From the entries below, please gather each line containing the string "bowl".

[Colored object listings]
————————

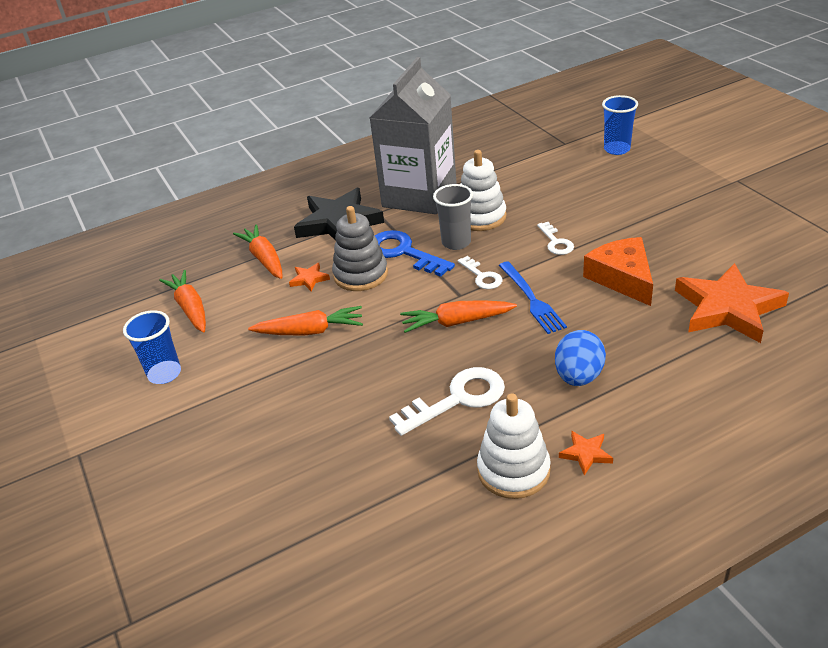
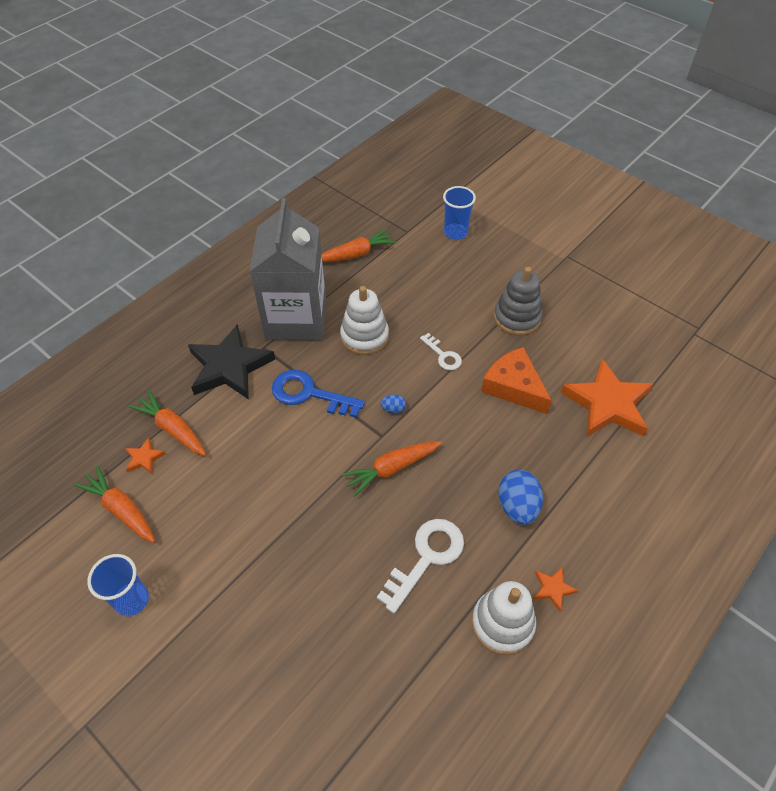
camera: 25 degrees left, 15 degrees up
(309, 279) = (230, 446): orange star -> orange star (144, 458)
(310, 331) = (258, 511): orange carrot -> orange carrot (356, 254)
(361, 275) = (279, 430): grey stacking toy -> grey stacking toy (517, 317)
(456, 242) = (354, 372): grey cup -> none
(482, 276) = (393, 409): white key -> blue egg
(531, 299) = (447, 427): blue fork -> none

————————

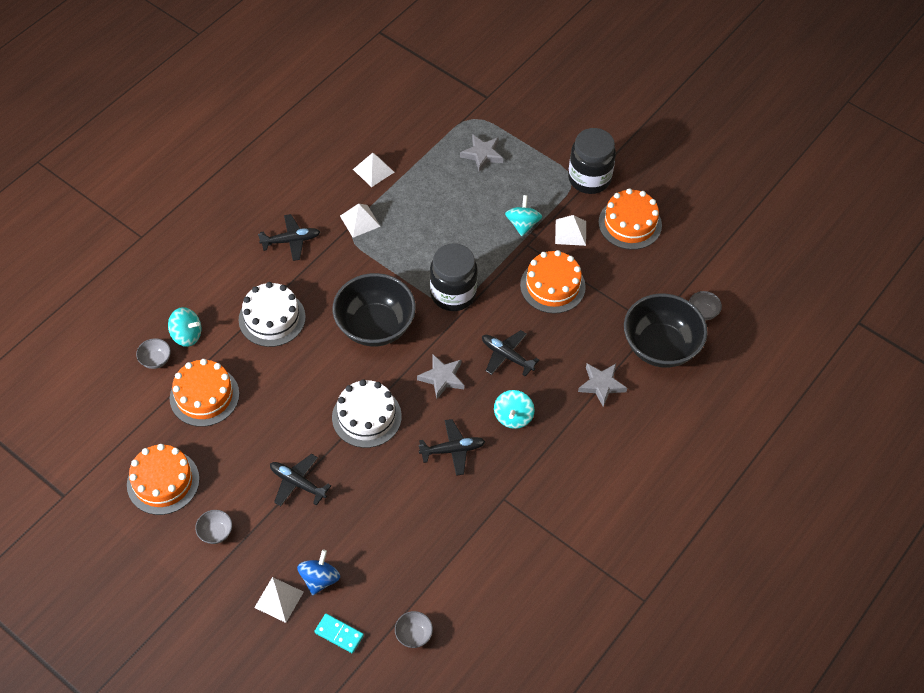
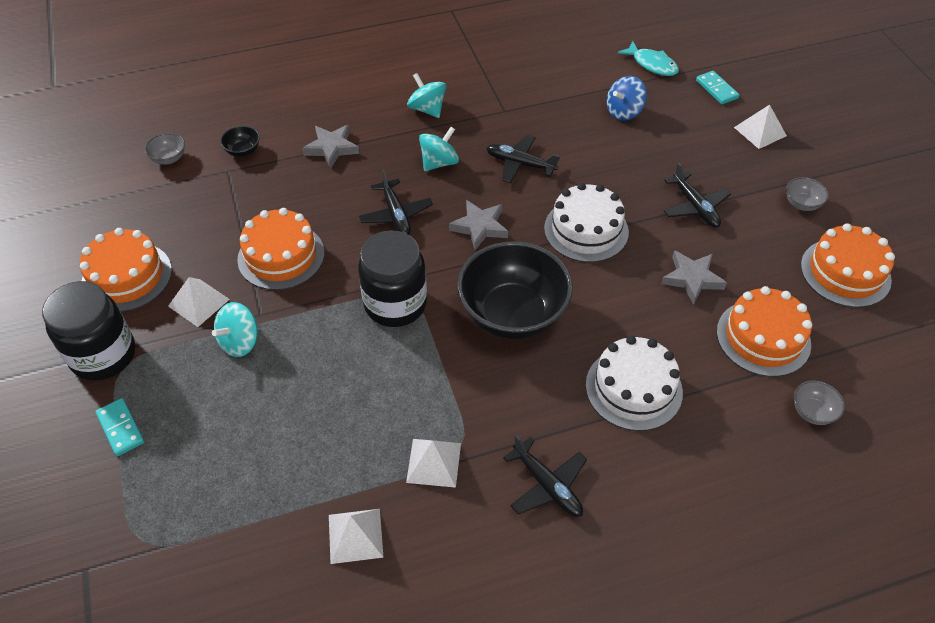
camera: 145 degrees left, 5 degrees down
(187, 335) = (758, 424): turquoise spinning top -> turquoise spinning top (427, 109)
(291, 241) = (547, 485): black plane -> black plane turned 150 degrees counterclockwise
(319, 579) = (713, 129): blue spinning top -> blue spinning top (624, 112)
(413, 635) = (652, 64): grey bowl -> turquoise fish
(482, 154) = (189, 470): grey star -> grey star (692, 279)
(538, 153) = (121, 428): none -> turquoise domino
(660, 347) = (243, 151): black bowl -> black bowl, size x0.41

————————

## Written reply
(413, 635) = (652, 64): grey bowl -> turquoise fish
(660, 347) = (243, 151): black bowl -> black bowl, size x0.41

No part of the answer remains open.